▸ PROBLEM: Both the line with "Someone swapped the pato/amarillo" and the line with "Someone scaled the tenedor/marrón" in the records below must appear in the output, along with every line between them, exactly and with nothing added.

*** Opening of ENTRIES SUPPLIED ***

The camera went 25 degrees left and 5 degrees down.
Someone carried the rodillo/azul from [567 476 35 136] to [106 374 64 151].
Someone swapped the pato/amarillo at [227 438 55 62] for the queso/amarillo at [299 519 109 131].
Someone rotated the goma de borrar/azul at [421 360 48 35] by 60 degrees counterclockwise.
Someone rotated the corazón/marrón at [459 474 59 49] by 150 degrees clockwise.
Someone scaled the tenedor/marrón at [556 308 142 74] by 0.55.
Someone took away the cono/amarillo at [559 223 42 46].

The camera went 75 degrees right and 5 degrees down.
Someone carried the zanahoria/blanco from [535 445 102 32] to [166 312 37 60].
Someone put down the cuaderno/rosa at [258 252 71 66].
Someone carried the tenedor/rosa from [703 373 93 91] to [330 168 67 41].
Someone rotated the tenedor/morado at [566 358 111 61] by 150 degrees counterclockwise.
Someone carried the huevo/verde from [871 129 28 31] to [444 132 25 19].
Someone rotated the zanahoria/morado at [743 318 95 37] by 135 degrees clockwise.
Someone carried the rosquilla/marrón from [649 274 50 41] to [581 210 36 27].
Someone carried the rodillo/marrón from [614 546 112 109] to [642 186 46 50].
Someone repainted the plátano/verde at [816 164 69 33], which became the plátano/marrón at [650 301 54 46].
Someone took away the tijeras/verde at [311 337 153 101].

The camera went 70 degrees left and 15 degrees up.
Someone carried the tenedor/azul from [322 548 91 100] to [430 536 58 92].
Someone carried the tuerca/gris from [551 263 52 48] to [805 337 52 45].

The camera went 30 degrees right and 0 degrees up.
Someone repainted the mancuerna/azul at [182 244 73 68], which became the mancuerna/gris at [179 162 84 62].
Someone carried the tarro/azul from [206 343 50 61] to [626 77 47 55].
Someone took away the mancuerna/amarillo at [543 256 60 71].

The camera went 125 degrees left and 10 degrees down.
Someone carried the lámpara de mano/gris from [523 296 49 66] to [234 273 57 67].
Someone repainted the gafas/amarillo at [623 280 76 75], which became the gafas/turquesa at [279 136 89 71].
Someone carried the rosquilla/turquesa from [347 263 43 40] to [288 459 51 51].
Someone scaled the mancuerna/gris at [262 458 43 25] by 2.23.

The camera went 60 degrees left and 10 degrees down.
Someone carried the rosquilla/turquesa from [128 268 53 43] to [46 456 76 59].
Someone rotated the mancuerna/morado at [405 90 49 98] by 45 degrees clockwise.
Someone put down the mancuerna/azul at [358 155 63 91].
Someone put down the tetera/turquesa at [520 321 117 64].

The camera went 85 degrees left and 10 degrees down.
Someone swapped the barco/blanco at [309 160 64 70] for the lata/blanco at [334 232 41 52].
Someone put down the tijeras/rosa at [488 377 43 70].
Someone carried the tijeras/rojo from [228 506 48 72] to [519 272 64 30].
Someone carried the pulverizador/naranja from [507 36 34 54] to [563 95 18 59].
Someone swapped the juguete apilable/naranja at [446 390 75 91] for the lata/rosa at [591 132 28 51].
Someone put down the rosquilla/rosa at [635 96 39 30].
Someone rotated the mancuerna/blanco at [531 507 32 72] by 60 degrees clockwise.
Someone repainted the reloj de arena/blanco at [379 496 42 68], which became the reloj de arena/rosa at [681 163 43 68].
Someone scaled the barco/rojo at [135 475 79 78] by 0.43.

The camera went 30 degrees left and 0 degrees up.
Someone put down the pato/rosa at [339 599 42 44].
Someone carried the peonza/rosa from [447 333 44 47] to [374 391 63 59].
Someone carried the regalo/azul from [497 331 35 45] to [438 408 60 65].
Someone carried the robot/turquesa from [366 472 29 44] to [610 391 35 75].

*** Close of ENTRIES SUPPLIED ***

▸ RESULT FOR THIS TASK:
Someone swapped the pato/amarillo at [227 438 55 62] for the queso/amarillo at [299 519 109 131].
Someone rotated the goma de borrar/azul at [421 360 48 35] by 60 degrees counterclockwise.
Someone rotated the corazón/marrón at [459 474 59 49] by 150 degrees clockwise.
Someone scaled the tenedor/marrón at [556 308 142 74] by 0.55.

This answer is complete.